| EXERCISE REQUIREMENTS |
Print every entry below again. Nothing may differ from the original.

| Object transformation records |
* * *

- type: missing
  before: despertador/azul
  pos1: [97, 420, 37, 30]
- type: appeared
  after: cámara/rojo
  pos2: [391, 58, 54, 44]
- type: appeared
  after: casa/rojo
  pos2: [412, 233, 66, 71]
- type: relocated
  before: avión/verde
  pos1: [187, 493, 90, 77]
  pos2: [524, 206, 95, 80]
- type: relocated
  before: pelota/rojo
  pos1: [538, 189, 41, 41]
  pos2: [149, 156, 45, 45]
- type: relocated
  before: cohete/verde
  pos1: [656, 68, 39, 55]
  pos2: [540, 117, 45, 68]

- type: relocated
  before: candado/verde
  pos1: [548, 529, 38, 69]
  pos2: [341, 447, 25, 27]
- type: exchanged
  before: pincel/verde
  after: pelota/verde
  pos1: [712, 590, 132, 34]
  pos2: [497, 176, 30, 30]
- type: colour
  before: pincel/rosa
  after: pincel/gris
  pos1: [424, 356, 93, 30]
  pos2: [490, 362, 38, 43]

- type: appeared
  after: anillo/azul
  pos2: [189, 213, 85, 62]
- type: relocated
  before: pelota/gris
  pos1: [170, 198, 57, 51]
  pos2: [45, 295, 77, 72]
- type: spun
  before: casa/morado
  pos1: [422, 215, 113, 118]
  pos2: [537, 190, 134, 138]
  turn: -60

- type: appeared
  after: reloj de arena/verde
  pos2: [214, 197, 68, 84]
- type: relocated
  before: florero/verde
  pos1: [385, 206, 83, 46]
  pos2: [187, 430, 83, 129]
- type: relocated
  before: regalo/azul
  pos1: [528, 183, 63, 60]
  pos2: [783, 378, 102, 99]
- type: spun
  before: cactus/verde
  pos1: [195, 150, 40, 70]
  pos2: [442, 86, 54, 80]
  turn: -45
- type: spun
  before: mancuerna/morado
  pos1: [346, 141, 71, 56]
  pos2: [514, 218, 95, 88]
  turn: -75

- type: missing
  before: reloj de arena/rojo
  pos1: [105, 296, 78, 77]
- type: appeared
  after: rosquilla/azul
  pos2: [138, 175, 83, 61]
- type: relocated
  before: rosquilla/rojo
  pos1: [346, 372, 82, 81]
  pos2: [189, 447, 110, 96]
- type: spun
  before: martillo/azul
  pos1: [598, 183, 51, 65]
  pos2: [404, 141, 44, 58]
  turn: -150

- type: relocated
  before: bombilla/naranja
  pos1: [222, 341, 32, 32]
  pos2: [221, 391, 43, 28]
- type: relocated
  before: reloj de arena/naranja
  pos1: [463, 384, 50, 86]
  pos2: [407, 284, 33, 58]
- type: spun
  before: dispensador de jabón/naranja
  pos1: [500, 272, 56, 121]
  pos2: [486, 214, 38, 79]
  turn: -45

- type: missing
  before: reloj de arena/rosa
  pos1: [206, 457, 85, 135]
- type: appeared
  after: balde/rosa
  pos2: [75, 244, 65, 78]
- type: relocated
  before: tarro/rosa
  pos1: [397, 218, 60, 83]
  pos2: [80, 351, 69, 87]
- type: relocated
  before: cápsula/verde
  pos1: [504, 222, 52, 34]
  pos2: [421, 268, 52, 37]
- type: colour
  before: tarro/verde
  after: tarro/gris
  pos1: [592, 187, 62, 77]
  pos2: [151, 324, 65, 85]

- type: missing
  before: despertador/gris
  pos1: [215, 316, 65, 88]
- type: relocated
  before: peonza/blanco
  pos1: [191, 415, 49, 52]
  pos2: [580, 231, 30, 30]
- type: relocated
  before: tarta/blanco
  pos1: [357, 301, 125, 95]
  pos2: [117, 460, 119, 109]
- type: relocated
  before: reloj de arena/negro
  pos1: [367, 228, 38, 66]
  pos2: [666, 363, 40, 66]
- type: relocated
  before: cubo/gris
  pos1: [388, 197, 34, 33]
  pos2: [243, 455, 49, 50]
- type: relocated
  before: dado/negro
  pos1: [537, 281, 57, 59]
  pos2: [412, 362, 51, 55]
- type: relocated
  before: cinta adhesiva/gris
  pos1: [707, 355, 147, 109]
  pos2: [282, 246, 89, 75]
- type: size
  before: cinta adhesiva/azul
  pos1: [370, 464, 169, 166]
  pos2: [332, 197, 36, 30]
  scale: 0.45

* * *

| RESULT OF THIS EXERCISE |
- type: missing
  before: despertador/azul
  pos1: [97, 420, 37, 30]
- type: appeared
  after: cámara/rojo
  pos2: [391, 58, 54, 44]
- type: appeared
  after: casa/rojo
  pos2: [412, 233, 66, 71]
- type: relocated
  before: avión/verde
  pos1: [187, 493, 90, 77]
  pos2: [524, 206, 95, 80]
- type: relocated
  before: pelota/rojo
  pos1: [538, 189, 41, 41]
  pos2: [149, 156, 45, 45]
- type: relocated
  before: cohete/verde
  pos1: [656, 68, 39, 55]
  pos2: [540, 117, 45, 68]

- type: relocated
  before: candado/verde
  pos1: [548, 529, 38, 69]
  pos2: [341, 447, 25, 27]
- type: exchanged
  before: pincel/verde
  after: pelota/verde
  pos1: [712, 590, 132, 34]
  pos2: [497, 176, 30, 30]
- type: colour
  before: pincel/rosa
  after: pincel/gris
  pos1: [424, 356, 93, 30]
  pos2: [490, 362, 38, 43]

- type: appeared
  after: anillo/azul
  pos2: [189, 213, 85, 62]
- type: relocated
  before: pelota/gris
  pos1: [170, 198, 57, 51]
  pos2: [45, 295, 77, 72]
- type: spun
  before: casa/morado
  pos1: [422, 215, 113, 118]
  pos2: [537, 190, 134, 138]
  turn: -60

- type: appeared
  after: reloj de arena/verde
  pos2: [214, 197, 68, 84]
- type: relocated
  before: florero/verde
  pos1: [385, 206, 83, 46]
  pos2: [187, 430, 83, 129]
- type: relocated
  before: regalo/azul
  pos1: [528, 183, 63, 60]
  pos2: [783, 378, 102, 99]
- type: spun
  before: cactus/verde
  pos1: [195, 150, 40, 70]
  pos2: [442, 86, 54, 80]
  turn: -45
- type: spun
  before: mancuerna/morado
  pos1: [346, 141, 71, 56]
  pos2: [514, 218, 95, 88]
  turn: -75

- type: missing
  before: reloj de arena/rojo
  pos1: [105, 296, 78, 77]
- type: appeared
  after: rosquilla/azul
  pos2: [138, 175, 83, 61]
- type: relocated
  before: rosquilla/rojo
  pos1: [346, 372, 82, 81]
  pos2: [189, 447, 110, 96]
- type: spun
  before: martillo/azul
  pos1: [598, 183, 51, 65]
  pos2: [404, 141, 44, 58]
  turn: -150

- type: relocated
  before: bombilla/naranja
  pos1: [222, 341, 32, 32]
  pos2: [221, 391, 43, 28]
- type: relocated
  before: reloj de arena/naranja
  pos1: [463, 384, 50, 86]
  pos2: [407, 284, 33, 58]
- type: spun
  before: dispensador de jabón/naranja
  pos1: [500, 272, 56, 121]
  pos2: [486, 214, 38, 79]
  turn: -45

- type: missing
  before: reloj de arena/rosa
  pos1: [206, 457, 85, 135]
- type: appeared
  after: balde/rosa
  pos2: [75, 244, 65, 78]
- type: relocated
  before: tarro/rosa
  pos1: [397, 218, 60, 83]
  pos2: [80, 351, 69, 87]
- type: relocated
  before: cápsula/verde
  pos1: [504, 222, 52, 34]
  pos2: [421, 268, 52, 37]
- type: colour
  before: tarro/verde
  after: tarro/gris
  pos1: [592, 187, 62, 77]
  pos2: [151, 324, 65, 85]

- type: missing
  before: despertador/gris
  pos1: [215, 316, 65, 88]
- type: relocated
  before: peonza/blanco
  pos1: [191, 415, 49, 52]
  pos2: [580, 231, 30, 30]
- type: relocated
  before: tarta/blanco
  pos1: [357, 301, 125, 95]
  pos2: [117, 460, 119, 109]
- type: relocated
  before: reloj de arena/negro
  pos1: [367, 228, 38, 66]
  pos2: [666, 363, 40, 66]
- type: relocated
  before: cubo/gris
  pos1: [388, 197, 34, 33]
  pos2: [243, 455, 49, 50]
- type: relocated
  before: dado/negro
  pos1: [537, 281, 57, 59]
  pos2: [412, 362, 51, 55]
- type: relocated
  before: cinta adhesiva/gris
  pos1: [707, 355, 147, 109]
  pos2: [282, 246, 89, 75]
- type: size
  before: cinta adhesiva/azul
  pos1: [370, 464, 169, 166]
  pos2: [332, 197, 36, 30]
  scale: 0.45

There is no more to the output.